* **Task prompt**:
Return every line from the records below in which the word "teddy" is found.
____ Supplied records
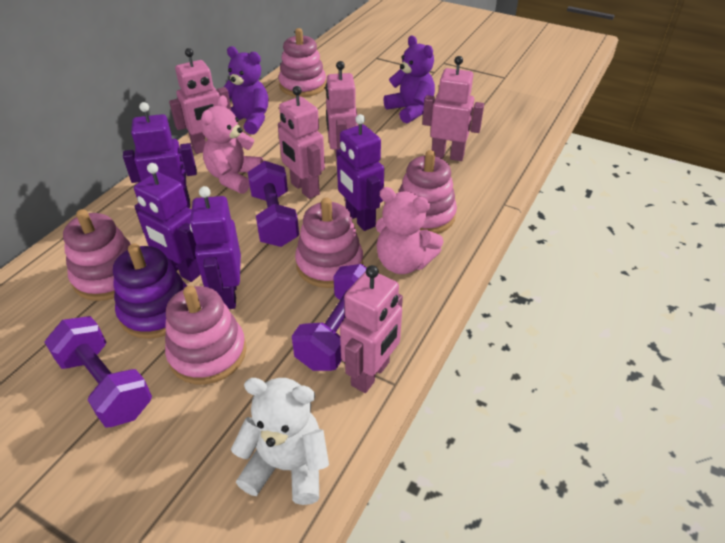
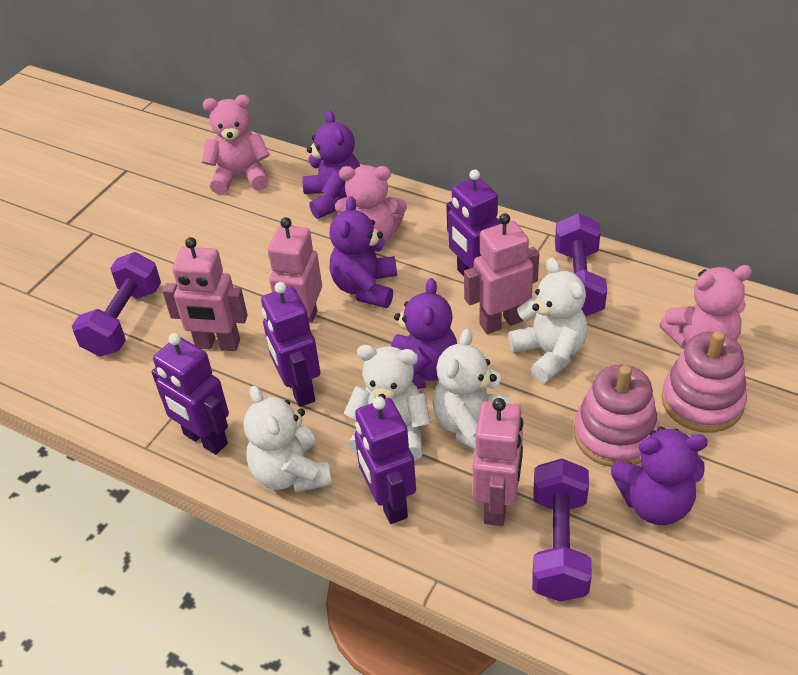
pink robot: 5 -> 4
pink stacking toy: 5 -> 2
pink teddy bear: 2 -> 3
purple stacking toy: 1 -> 0
purple teddy bear: 2 -> 4
white teddy bear: 1 -> 4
________
* **The completed task**:
pink teddy bear: 2 -> 3
purple teddy bear: 2 -> 4
white teddy bear: 1 -> 4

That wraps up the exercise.